START Recorded data

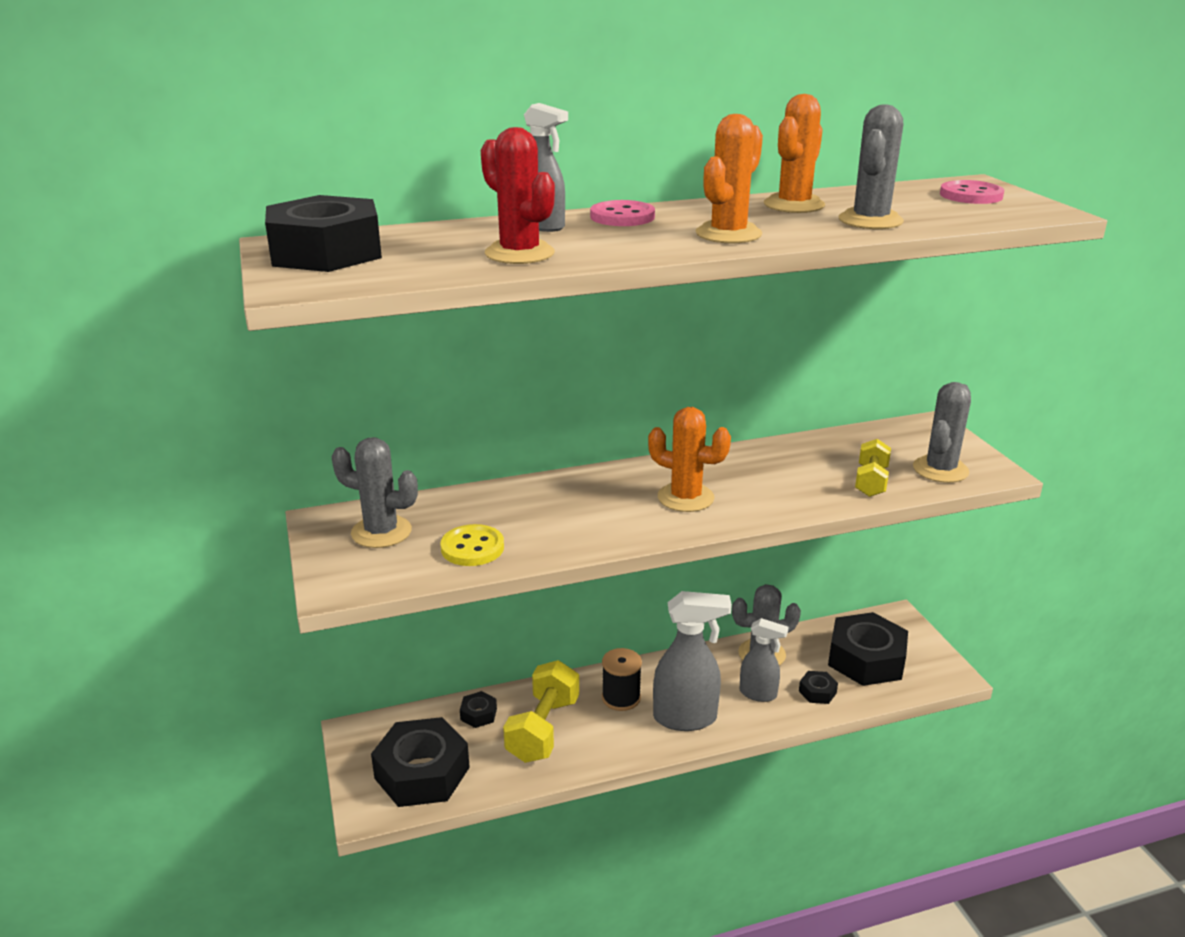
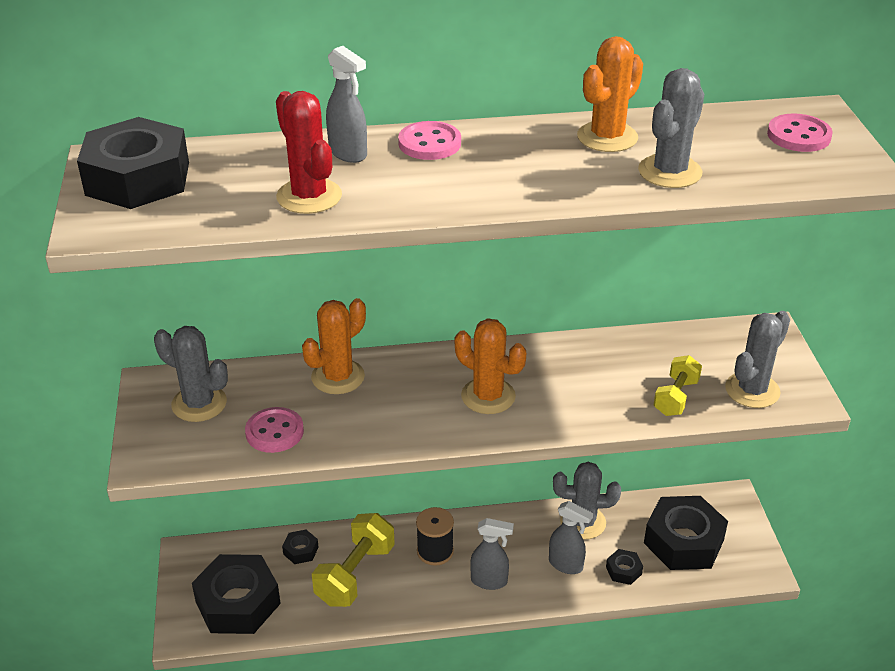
camera: 10 degrees right, 10 degrees up
(472, 548) = (274, 432): yellow button -> pink button
(686, 718) = (489, 581): grey spray bottle -> grey spray bottle, size x0.61
(728, 234) = (518, 182): orange cactus -> orange cactus (338, 377)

END Recorded data

What you are asked to do: The data above should be repeated exactly, minus any pictures.

Result for this exercise:
camera: 10 degrees right, 10 degrees up
(472, 548) = (274, 432): yellow button -> pink button
(686, 718) = (489, 581): grey spray bottle -> grey spray bottle, size x0.61
(728, 234) = (518, 182): orange cactus -> orange cactus (338, 377)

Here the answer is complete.